▶ [PROBLEM TO WORK ON]:
How many lines of the listing below contain the string "alto"? Reply with the number only.

▶ [Extracted records]:
[Begin]

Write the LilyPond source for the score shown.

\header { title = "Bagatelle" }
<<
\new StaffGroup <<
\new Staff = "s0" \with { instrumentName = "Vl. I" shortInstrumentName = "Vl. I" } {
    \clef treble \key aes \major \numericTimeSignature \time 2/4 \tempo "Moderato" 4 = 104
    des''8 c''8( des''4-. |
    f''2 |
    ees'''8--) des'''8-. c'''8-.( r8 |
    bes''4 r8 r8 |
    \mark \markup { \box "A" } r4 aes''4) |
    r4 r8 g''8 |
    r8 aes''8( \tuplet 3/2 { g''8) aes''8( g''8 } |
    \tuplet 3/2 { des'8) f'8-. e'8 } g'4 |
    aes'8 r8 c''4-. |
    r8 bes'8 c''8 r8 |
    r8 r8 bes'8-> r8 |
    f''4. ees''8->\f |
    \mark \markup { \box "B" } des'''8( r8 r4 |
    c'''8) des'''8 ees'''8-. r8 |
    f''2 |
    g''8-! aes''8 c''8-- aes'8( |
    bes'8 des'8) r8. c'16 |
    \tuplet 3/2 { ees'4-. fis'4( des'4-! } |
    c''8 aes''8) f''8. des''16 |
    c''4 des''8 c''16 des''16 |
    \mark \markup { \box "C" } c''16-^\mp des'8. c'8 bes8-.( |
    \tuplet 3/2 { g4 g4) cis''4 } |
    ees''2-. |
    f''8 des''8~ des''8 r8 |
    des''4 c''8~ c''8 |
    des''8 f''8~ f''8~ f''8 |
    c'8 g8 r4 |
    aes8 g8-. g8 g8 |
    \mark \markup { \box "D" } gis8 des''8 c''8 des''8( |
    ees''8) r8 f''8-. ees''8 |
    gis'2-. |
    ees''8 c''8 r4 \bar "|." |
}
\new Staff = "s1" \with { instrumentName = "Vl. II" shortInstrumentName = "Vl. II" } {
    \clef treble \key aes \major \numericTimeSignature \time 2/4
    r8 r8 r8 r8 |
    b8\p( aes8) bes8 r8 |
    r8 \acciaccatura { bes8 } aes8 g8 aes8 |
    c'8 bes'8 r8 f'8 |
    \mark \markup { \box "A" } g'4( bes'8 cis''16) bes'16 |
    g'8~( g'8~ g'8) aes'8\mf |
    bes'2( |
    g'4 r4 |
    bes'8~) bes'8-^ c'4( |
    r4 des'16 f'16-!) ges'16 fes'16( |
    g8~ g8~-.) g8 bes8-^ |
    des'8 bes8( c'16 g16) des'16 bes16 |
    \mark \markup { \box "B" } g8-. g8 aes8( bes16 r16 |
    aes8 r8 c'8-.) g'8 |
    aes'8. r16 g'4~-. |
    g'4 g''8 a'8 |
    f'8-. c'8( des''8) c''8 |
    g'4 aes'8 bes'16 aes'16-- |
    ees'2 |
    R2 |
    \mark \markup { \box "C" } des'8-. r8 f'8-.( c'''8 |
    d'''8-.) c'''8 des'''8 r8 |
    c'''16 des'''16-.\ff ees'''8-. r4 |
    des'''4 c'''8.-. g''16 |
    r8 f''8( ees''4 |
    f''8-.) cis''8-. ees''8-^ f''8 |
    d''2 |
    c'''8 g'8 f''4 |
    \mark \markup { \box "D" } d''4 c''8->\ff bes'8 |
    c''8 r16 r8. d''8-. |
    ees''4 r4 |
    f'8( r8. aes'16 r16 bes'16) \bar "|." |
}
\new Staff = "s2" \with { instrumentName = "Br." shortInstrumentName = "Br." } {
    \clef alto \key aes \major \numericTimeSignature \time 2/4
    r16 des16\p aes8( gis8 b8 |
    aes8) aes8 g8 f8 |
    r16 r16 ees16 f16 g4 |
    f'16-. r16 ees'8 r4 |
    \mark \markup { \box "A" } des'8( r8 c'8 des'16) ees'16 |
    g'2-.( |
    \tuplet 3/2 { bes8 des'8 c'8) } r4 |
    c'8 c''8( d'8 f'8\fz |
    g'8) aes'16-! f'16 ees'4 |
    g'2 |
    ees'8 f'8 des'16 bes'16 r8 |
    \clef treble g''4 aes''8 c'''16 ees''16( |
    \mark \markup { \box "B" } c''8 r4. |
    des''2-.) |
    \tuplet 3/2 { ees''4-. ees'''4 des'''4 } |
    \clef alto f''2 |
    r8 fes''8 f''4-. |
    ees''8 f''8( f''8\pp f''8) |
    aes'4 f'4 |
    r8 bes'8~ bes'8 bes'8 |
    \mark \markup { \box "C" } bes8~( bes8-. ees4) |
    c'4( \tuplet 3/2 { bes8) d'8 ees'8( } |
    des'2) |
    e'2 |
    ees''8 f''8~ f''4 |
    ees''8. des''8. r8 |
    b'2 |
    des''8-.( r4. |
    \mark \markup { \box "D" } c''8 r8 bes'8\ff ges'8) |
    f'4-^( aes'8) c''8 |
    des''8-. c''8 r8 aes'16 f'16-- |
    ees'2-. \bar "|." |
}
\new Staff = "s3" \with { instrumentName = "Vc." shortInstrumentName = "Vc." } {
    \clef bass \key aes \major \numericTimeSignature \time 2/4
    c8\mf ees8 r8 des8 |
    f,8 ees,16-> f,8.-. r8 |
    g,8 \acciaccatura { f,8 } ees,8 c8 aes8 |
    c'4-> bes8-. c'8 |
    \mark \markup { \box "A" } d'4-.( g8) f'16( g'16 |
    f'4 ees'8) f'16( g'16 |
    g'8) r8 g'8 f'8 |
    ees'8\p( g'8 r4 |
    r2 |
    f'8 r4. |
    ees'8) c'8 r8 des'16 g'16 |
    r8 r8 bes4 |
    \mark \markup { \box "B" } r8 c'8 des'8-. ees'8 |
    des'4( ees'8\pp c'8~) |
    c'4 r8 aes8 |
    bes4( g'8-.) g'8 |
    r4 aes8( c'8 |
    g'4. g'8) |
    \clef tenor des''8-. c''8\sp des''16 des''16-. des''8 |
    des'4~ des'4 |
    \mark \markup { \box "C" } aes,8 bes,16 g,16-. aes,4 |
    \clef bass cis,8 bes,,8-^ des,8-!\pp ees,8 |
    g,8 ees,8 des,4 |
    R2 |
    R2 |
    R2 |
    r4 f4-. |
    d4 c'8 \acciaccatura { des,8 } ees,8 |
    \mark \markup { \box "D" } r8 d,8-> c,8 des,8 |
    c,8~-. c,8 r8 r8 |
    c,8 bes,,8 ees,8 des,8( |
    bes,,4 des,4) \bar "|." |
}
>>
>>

[End]

▶ [WRITTEN RESPONSE]:
2